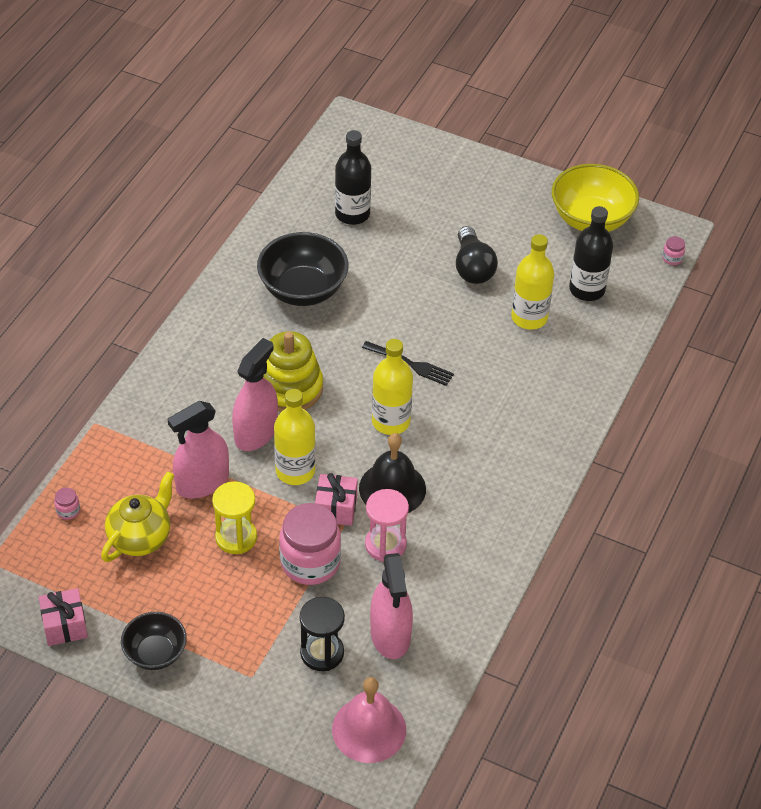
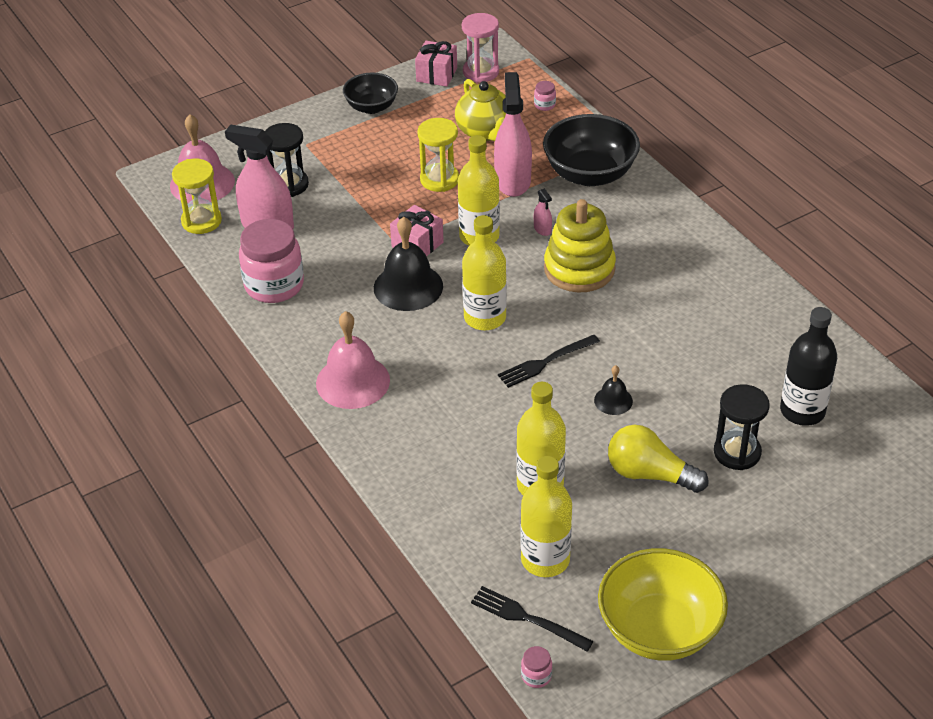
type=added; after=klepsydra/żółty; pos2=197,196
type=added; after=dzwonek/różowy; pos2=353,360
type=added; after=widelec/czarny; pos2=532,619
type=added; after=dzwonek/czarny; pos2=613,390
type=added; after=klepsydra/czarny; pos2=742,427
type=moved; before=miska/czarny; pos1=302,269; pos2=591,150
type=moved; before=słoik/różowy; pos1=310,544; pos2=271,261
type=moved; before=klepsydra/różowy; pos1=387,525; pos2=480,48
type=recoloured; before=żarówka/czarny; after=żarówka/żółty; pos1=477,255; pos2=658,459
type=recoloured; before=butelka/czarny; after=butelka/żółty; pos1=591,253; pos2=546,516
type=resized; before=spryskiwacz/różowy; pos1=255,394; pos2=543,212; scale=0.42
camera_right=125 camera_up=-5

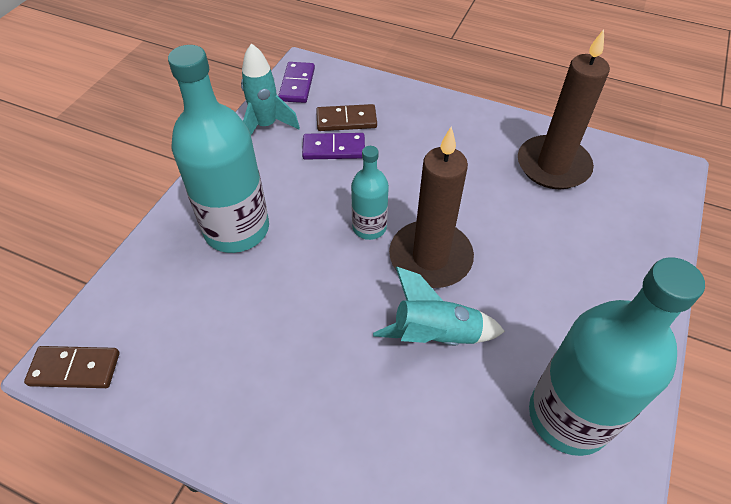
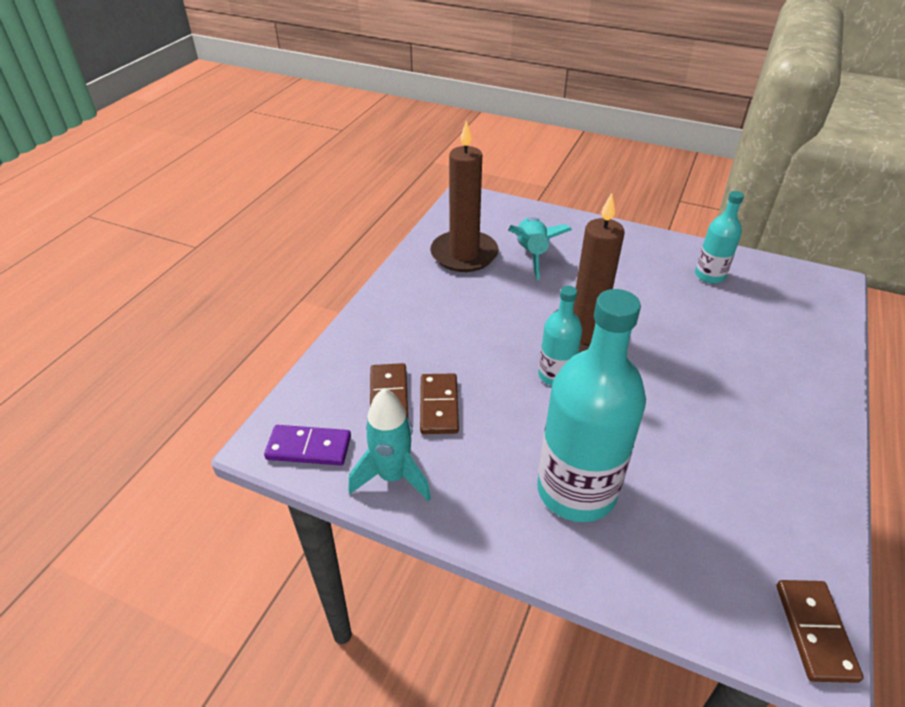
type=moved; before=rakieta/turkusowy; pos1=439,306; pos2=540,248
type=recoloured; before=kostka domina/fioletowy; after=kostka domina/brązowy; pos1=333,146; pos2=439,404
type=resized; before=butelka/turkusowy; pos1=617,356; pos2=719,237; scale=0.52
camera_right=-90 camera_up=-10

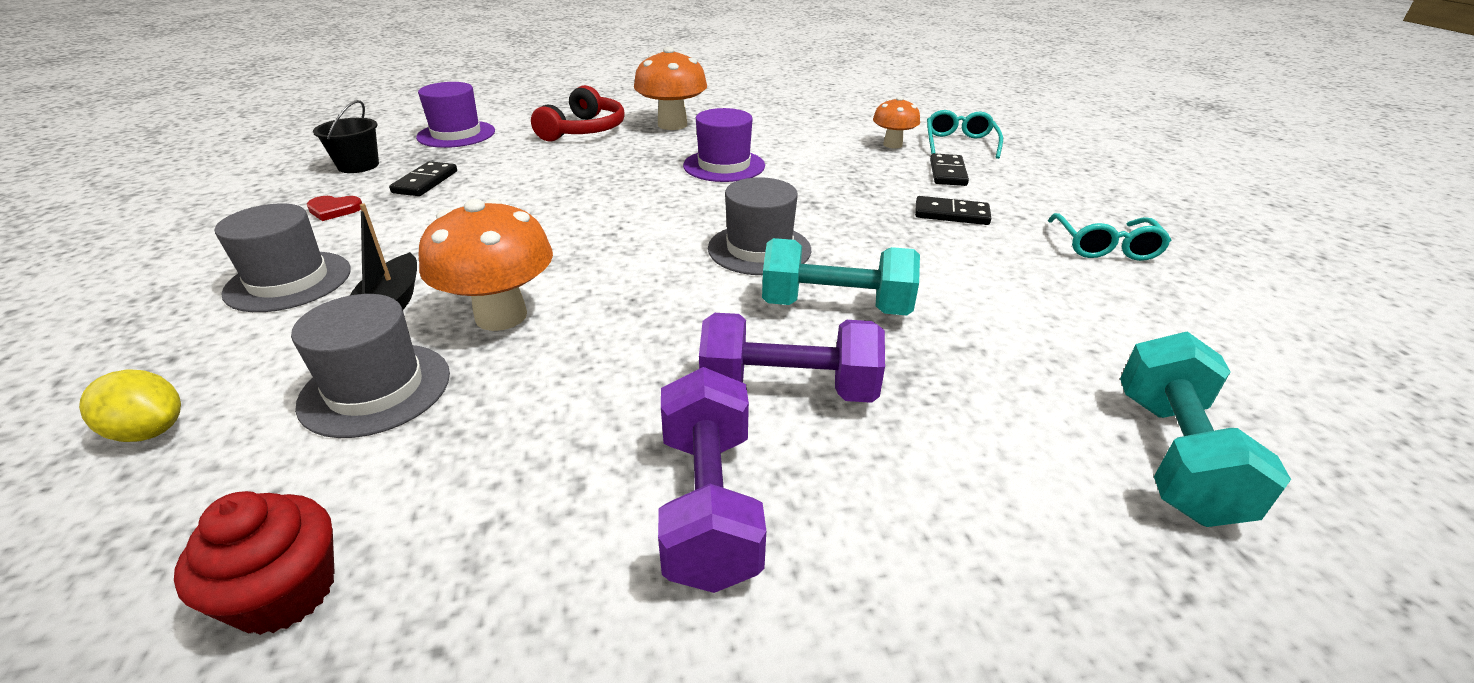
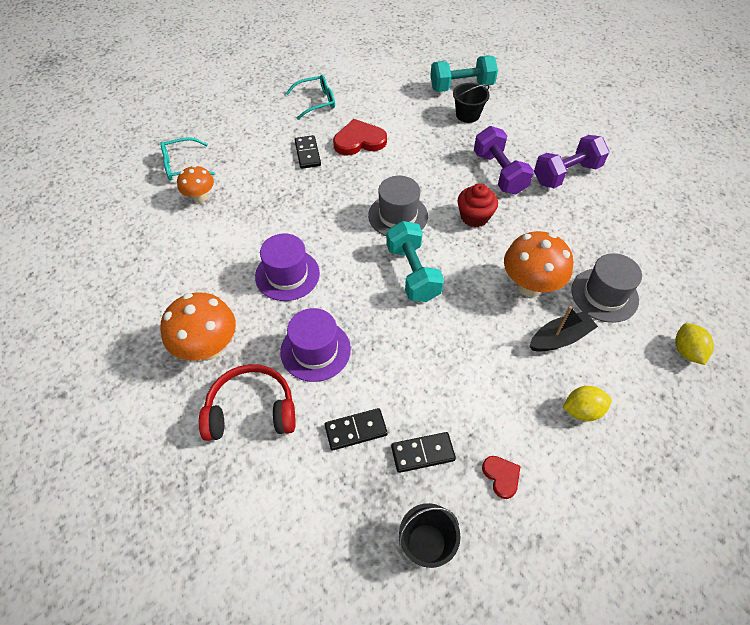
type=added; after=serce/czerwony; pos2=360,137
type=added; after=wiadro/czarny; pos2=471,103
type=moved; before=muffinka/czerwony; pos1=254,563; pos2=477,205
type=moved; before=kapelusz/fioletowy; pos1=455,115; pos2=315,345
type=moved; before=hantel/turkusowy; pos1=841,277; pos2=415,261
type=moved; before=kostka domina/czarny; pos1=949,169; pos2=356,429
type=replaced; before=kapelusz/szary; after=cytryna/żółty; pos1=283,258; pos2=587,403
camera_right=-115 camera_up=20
==================================================
» Work to be completed: In the material above, which lines fall between the one holding "type=resized; before=butelka/turkusowy; pos1=617,356;" and the one holding "type=moved; before=muffinka/czerwony; pos1=254,563;", inclusive? Print exactly those, with the pictures left out.

» Solved exercise:
type=resized; before=butelka/turkusowy; pos1=617,356; pos2=719,237; scale=0.52
camera_right=-90 camera_up=-10

type=added; after=serce/czerwony; pos2=360,137
type=added; after=wiadro/czarny; pos2=471,103
type=moved; before=muffinka/czerwony; pos1=254,563; pos2=477,205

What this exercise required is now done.